• **Exercise requirements**: Images aside, return all the entries exactly.

—————

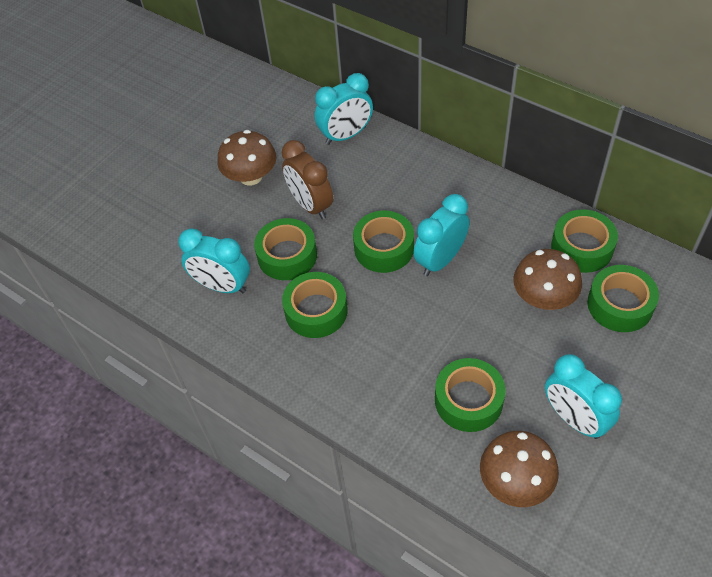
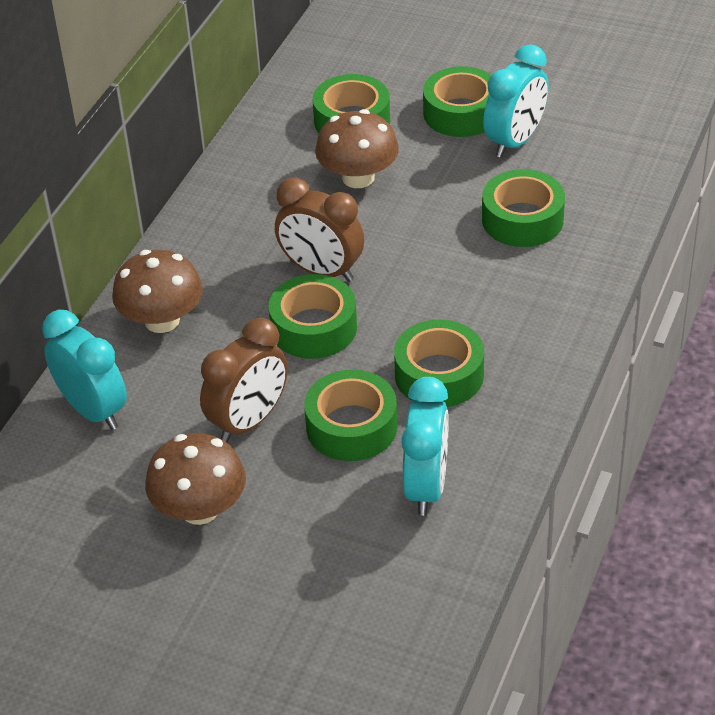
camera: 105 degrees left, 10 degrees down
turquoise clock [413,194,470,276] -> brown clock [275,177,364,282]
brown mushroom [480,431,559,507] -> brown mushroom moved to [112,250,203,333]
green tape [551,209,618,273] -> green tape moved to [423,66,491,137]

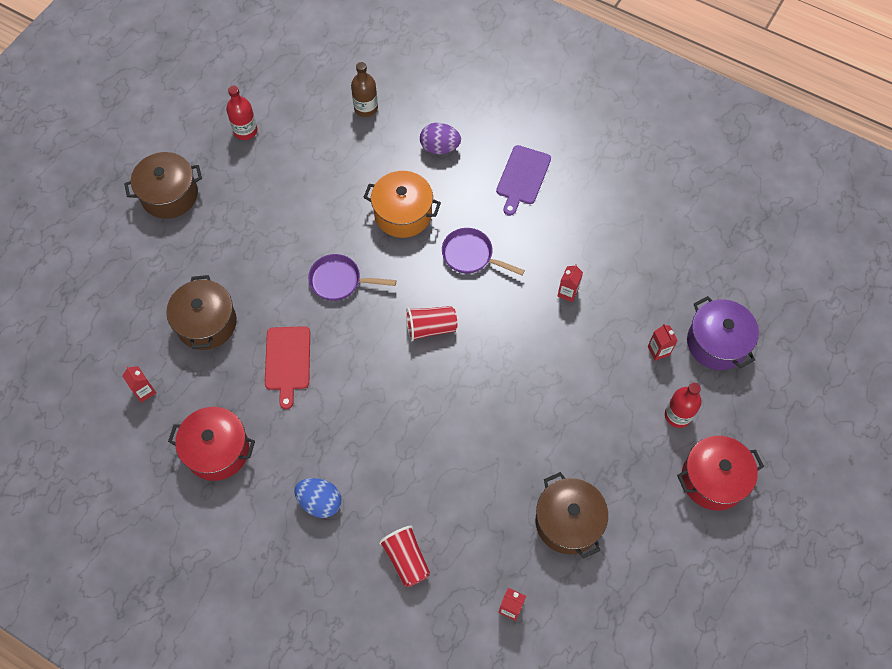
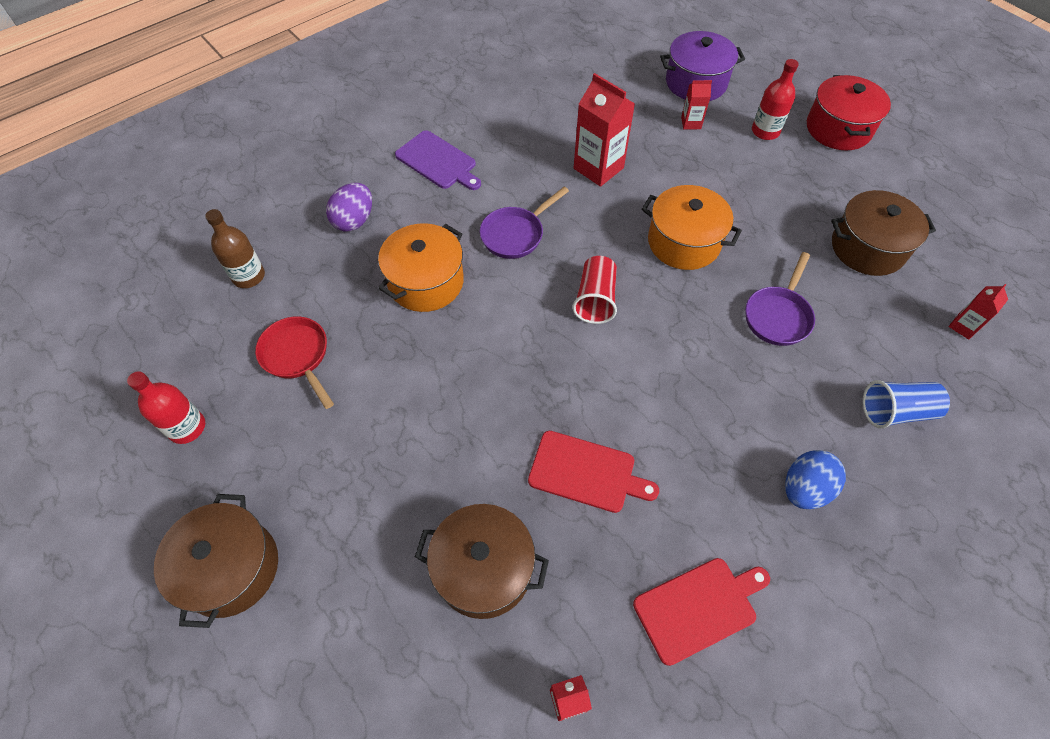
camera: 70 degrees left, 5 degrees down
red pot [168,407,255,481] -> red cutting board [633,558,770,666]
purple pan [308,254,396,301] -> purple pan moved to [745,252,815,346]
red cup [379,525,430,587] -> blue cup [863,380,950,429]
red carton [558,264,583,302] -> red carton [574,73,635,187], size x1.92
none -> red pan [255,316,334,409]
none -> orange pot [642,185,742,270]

—————

• **Response below**:
camera: 105 degrees left, 10 degrees down
turquoise clock [413,194,470,276] -> brown clock [275,177,364,282]
brown mushroom [480,431,559,507] -> brown mushroom moved to [112,250,203,333]
green tape [551,209,618,273] -> green tape moved to [423,66,491,137]

camera: 70 degrees left, 5 degrees down
red pot [168,407,255,481] -> red cutting board [633,558,770,666]
purple pan [308,254,396,301] -> purple pan moved to [745,252,815,346]
red cup [379,525,430,587] -> blue cup [863,380,950,429]
red carton [558,264,583,302] -> red carton [574,73,635,187], size x1.92
none -> red pan [255,316,334,409]
none -> orange pot [642,185,742,270]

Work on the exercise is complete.